==== RECORD SET ====
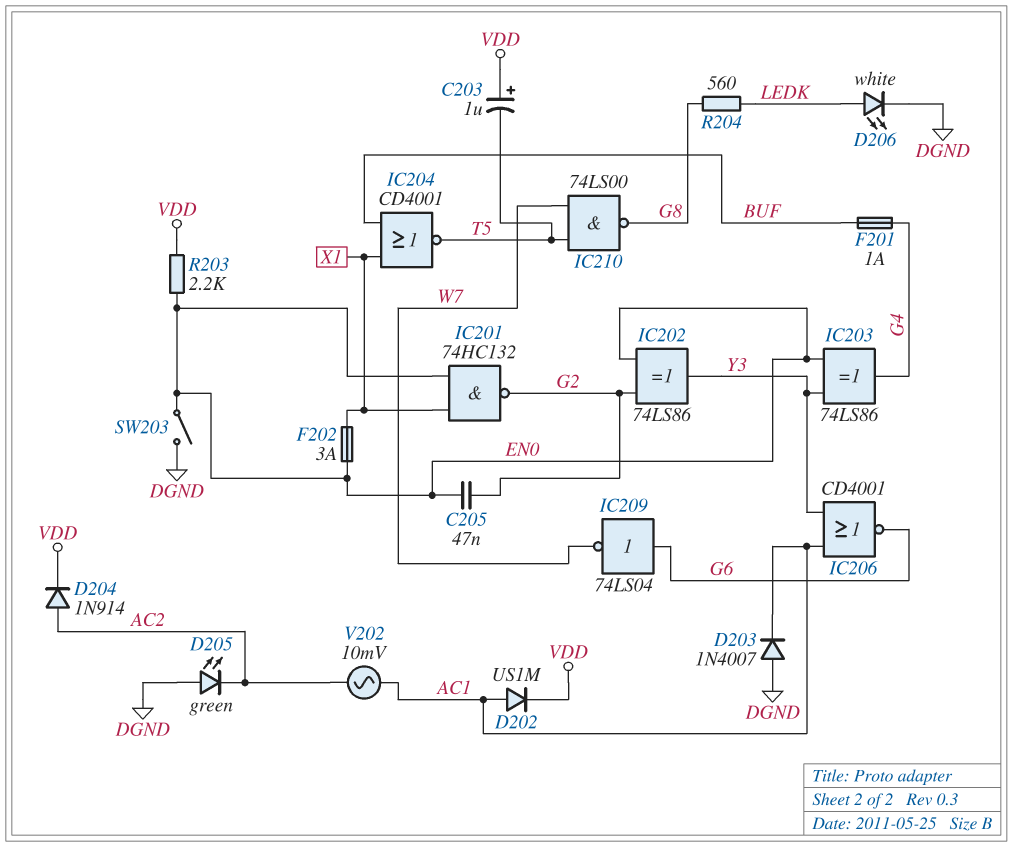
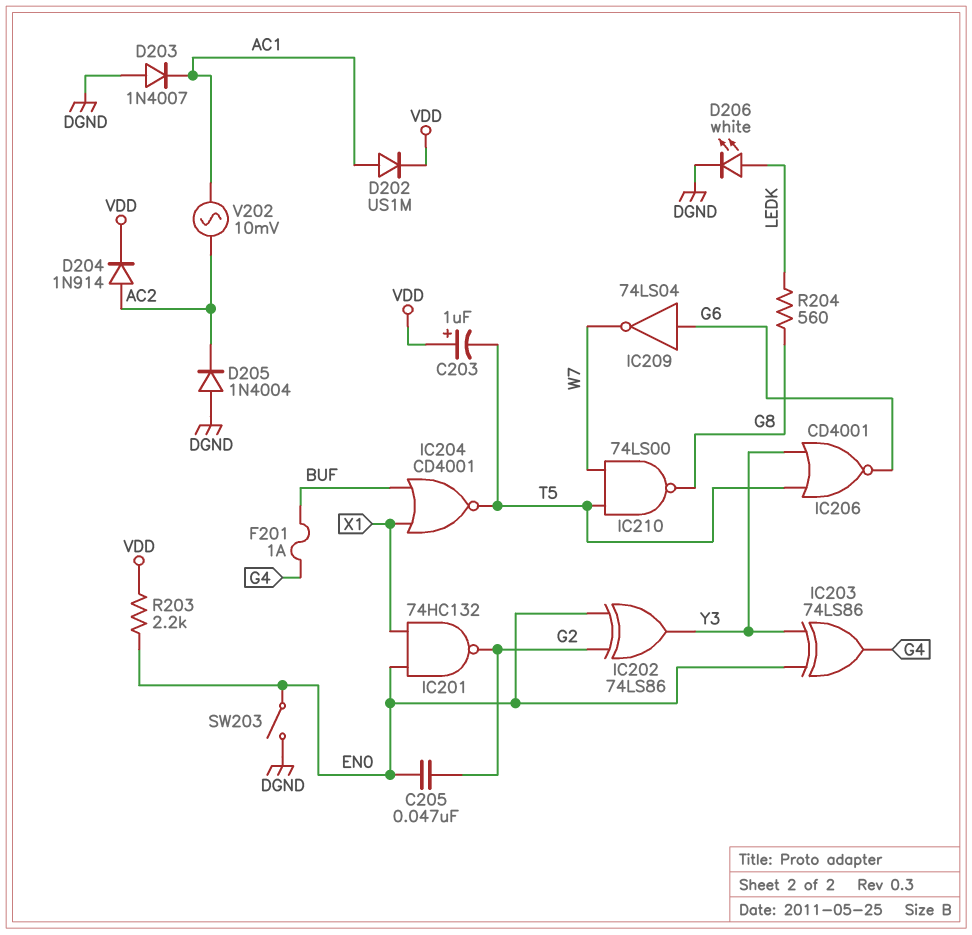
D205: LED green (A DGND, K AC2) -> diode 1N4004 (A DGND, K AC2)
F202: 3A (EN0, X1) -> none
IC206: NOR CD4001 (in AC1, in Y3, out G6) -> NOR CD4001 (in T5, in Y3, out G6)

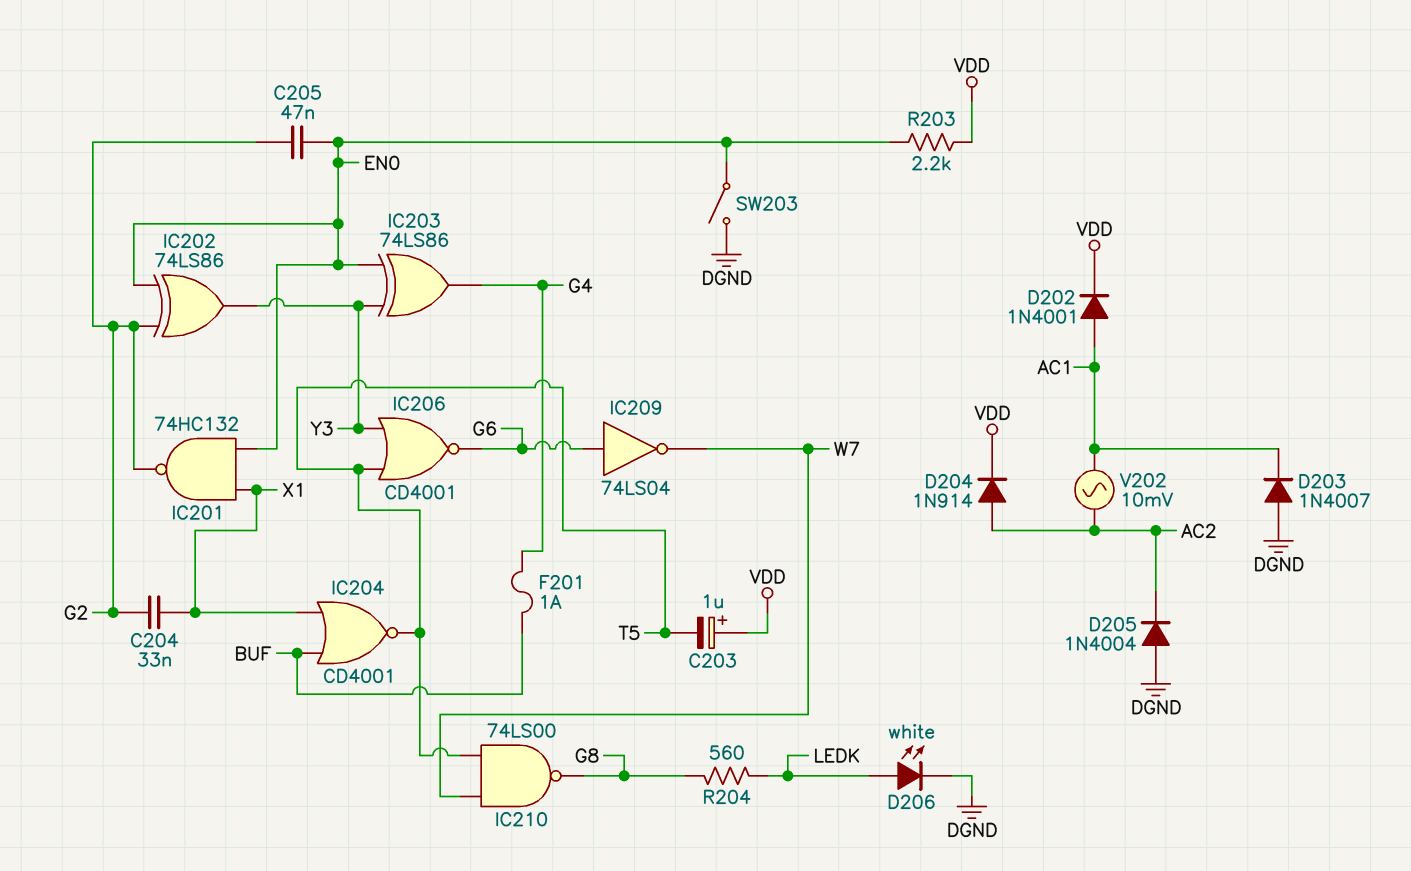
C204: none -> 33nF (G2, X1)
D202: diode US1M (A AC1, K VDD) -> diode 1N4001 (A AC1, K VDD)

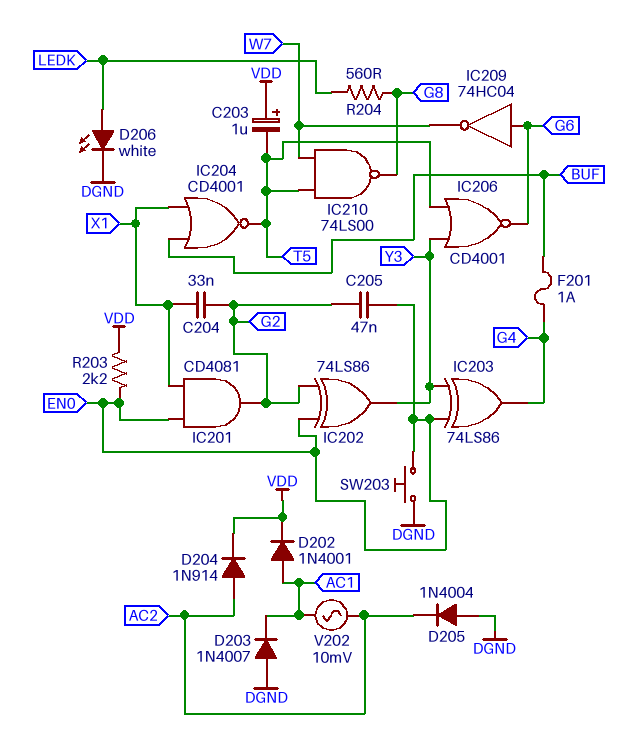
IC201: NAND 74HC132 (in EN0, in X1, out G2) -> AND CD4081 (in EN0, in X1, out G2)
IC209: NOT 74LS04 (in G6, out W7) -> NOT 74HC04 (in G6, out W7)
SW203: switch (DGND, EN0) -> button (DGND, EN0)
====
PROBLEM: An exact copy is needed of the lines running from the one with "F202: 3A (EN0, X1) -> none" through the end of the data above, and of those lines only, without pictures.

SOLUTION TO THIS PROBLEM:
F202: 3A (EN0, X1) -> none
IC206: NOR CD4001 (in AC1, in Y3, out G6) -> NOR CD4001 (in T5, in Y3, out G6)

C204: none -> 33nF (G2, X1)
D202: diode US1M (A AC1, K VDD) -> diode 1N4001 (A AC1, K VDD)

IC201: NAND 74HC132 (in EN0, in X1, out G2) -> AND CD4081 (in EN0, in X1, out G2)
IC209: NOT 74LS04 (in G6, out W7) -> NOT 74HC04 (in G6, out W7)
SW203: switch (DGND, EN0) -> button (DGND, EN0)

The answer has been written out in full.